• **Record list**:
⁂

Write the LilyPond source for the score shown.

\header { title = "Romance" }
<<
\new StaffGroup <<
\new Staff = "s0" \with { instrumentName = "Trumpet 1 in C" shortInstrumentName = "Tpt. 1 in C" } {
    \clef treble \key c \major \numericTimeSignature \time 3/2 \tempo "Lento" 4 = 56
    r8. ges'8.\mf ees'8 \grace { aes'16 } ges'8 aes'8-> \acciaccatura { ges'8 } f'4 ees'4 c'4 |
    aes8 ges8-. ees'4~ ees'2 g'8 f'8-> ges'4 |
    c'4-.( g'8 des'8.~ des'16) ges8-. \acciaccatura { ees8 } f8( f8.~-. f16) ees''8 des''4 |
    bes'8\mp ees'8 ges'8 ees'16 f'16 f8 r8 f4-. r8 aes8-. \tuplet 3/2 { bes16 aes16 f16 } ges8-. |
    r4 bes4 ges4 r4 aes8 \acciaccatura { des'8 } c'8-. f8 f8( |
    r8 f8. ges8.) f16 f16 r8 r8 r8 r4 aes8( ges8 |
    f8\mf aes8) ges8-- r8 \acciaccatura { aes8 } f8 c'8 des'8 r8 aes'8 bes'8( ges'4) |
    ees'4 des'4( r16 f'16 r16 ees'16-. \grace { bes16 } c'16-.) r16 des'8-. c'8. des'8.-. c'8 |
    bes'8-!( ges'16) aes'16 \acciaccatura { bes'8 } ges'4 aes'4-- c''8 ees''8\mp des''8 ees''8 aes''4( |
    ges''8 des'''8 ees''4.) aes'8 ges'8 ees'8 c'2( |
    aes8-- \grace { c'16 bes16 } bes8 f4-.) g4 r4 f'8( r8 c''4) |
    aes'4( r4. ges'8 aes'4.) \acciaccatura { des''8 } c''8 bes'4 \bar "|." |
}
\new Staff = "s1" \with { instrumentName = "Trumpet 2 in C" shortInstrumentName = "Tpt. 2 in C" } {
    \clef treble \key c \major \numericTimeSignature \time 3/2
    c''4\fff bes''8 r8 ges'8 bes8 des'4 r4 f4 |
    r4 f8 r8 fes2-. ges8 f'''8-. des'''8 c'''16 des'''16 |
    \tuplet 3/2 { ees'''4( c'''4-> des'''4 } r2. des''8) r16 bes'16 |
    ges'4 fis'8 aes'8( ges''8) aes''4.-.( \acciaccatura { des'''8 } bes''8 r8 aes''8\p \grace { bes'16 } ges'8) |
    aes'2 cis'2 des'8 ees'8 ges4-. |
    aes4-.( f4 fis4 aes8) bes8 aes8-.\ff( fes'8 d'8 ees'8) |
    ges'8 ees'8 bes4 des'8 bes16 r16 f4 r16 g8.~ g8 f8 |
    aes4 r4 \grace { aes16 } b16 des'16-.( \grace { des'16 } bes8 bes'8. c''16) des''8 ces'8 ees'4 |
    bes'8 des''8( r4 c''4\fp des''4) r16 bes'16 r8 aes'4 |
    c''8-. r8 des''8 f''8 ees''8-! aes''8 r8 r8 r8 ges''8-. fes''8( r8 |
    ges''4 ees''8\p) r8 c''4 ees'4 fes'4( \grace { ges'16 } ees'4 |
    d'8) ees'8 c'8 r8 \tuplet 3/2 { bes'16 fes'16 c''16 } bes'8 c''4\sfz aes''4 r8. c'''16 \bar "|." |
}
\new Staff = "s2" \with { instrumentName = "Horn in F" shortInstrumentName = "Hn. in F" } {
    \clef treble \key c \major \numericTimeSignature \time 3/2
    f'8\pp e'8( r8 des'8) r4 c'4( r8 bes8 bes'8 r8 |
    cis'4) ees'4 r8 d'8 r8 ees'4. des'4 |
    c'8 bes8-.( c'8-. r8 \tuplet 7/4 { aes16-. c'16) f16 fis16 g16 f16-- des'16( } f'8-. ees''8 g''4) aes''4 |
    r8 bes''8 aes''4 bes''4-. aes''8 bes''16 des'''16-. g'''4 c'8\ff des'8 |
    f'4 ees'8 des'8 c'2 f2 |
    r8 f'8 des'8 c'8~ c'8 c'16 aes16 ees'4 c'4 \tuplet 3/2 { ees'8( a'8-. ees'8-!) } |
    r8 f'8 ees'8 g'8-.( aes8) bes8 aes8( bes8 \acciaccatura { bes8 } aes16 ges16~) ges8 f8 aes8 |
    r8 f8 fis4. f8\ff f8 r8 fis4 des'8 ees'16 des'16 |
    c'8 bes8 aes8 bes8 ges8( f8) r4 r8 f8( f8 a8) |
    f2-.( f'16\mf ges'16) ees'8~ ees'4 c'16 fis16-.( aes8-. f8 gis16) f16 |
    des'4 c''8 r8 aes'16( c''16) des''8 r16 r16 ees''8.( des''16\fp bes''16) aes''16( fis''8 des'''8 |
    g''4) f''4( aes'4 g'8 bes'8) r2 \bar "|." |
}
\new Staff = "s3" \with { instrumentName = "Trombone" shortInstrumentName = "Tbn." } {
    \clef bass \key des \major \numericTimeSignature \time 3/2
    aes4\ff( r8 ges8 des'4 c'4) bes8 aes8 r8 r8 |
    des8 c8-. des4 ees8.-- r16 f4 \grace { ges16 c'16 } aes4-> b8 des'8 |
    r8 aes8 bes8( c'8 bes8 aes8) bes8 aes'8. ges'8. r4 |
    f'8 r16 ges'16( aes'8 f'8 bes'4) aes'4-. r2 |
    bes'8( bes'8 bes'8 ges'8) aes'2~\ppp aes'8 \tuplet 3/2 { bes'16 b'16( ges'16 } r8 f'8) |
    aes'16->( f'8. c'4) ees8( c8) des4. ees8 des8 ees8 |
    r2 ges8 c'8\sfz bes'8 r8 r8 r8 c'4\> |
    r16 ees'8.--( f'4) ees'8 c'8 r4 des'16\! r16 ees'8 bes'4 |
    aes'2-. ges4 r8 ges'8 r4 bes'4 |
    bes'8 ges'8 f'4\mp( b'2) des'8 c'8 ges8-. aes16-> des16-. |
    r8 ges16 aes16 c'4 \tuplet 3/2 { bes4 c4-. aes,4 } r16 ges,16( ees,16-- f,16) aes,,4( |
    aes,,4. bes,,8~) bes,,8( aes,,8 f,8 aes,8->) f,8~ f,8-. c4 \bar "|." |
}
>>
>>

⁂

• **Given request**: Pull out every line in the rows above that contains the string "time", matching case exactly.

• **Result of the exercise**:
    \clef treble \key c \major \numericTimeSignature \time 3/2 \tempo "Lento" 4 = 56
    \clef treble \key c \major \numericTimeSignature \time 3/2
    \clef treble \key c \major \numericTimeSignature \time 3/2
    \clef bass \key des \major \numericTimeSignature \time 3/2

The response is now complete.